▶ [Information]:
● ● ● ● ●
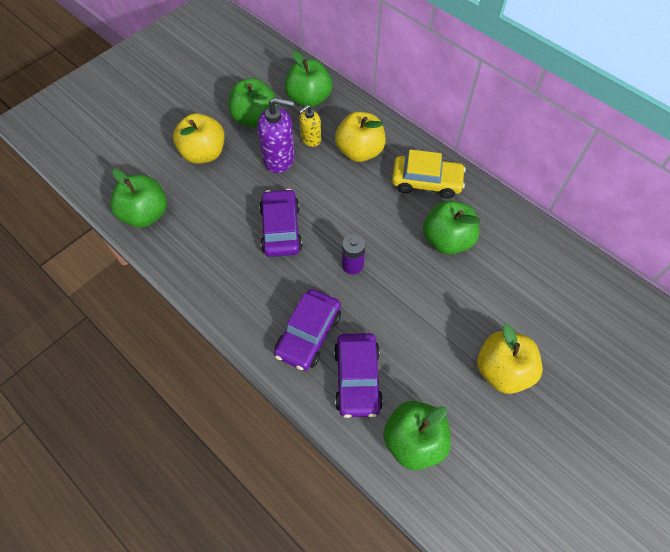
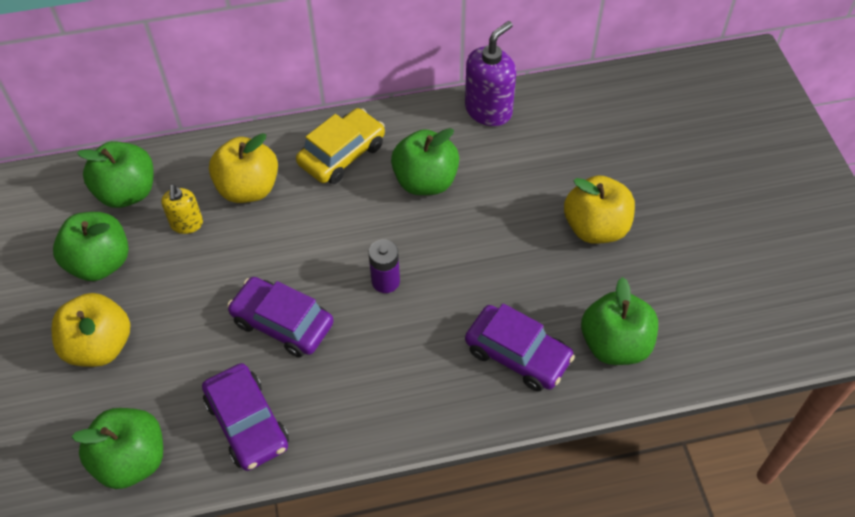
camera: 55 degrees left, 5 degrees down
(279, 158) = (184, 270): purple soap dispenser -> purple soap dispenser (488, 110)
(308, 334) = (435, 370): purple car -> purple car (247, 423)

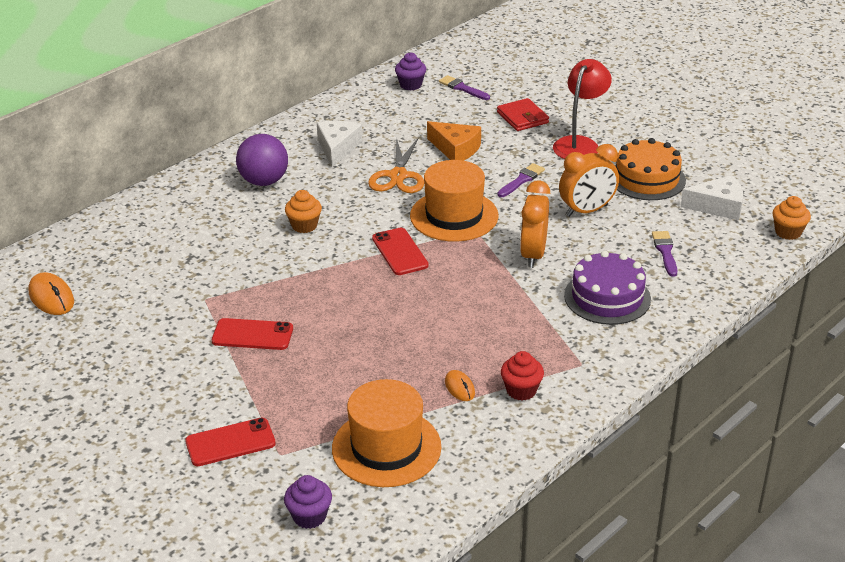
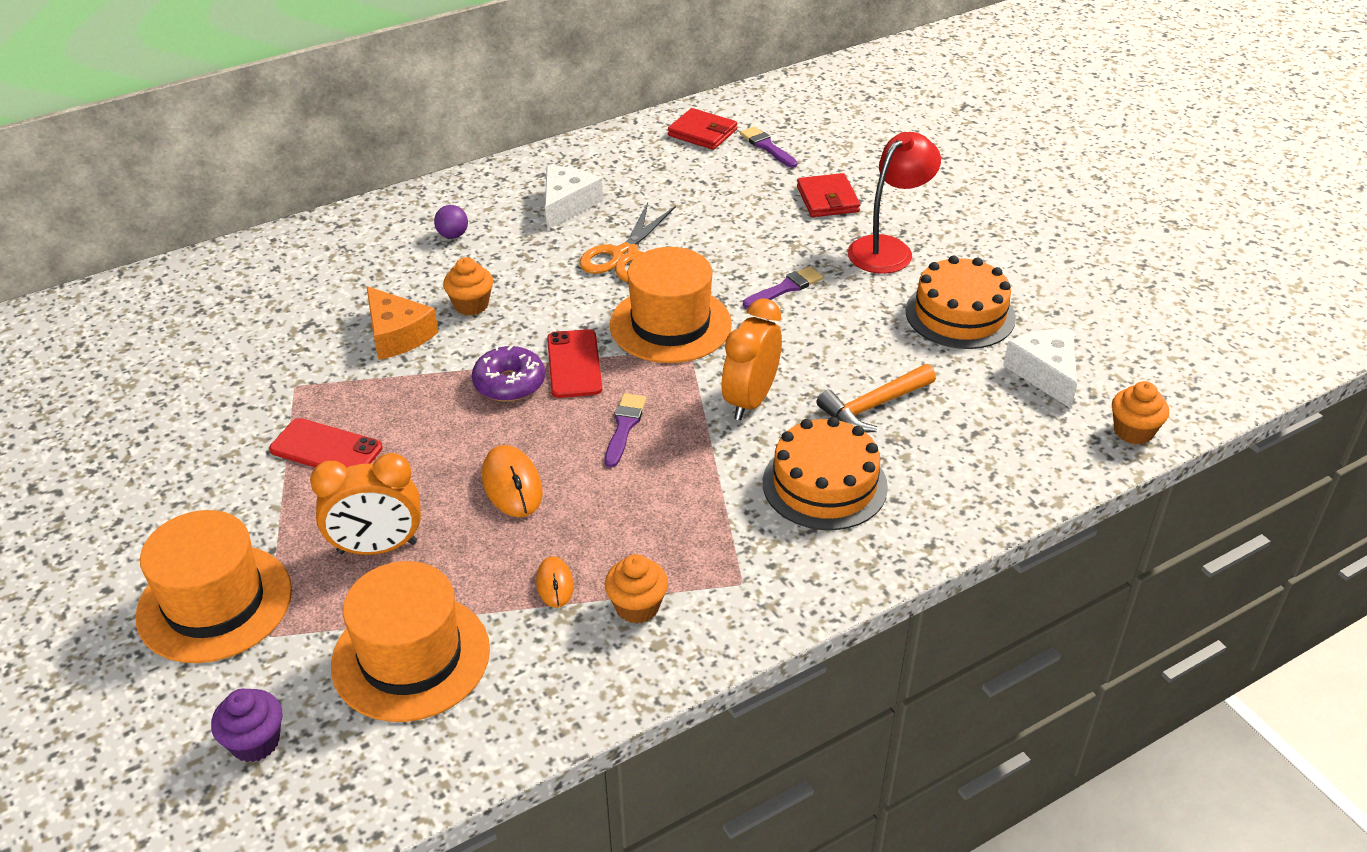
camera: 15 degrees right, 5 degrees up
(51, 297) = (115, 349): orange mouse -> orange mouse (512, 485)
(230, 442) = (215, 603): red phone -> orange hat
(264, 181) = (453, 235): purple ball -> purple ball, size x0.49
(360, 271) = (509, 383): none -> purple donut
(410, 85) = (702, 133): purple cupcake -> red wallet
(456, 149) = (718, 230): orange cheese -> orange cheese (397, 335)
(521, 390) = (637, 607): red cupcake -> orange cupcake
(587, 211) = (854, 348): orange clock -> orange clock (377, 548)
(607, 297) = (824, 484): purple cake -> orange cake
(616, 245) = (873, 406): none -> orange hammer
(665, 251) = (938, 429): purple brush -> purple brush (624, 427)
(718, 206) = (1045, 373): white cheese -> white cheese turned 120 degrees counterclockwise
● ● ● ● ●
▶ [What to produce]: Look above for the line containing "camera: 15 degrees right, 5 degrees up". Output from there through the line containing "(607, 297) = (824, 484): purple", exactly and inclusively.

▶ [Answer to the exercise]:
camera: 15 degrees right, 5 degrees up
(51, 297) = (115, 349): orange mouse -> orange mouse (512, 485)
(230, 442) = (215, 603): red phone -> orange hat
(264, 181) = (453, 235): purple ball -> purple ball, size x0.49
(360, 271) = (509, 383): none -> purple donut
(410, 85) = (702, 133): purple cupcake -> red wallet
(456, 149) = (718, 230): orange cheese -> orange cheese (397, 335)
(521, 390) = (637, 607): red cupcake -> orange cupcake
(587, 211) = (854, 348): orange clock -> orange clock (377, 548)
(607, 297) = (824, 484): purple cake -> orange cake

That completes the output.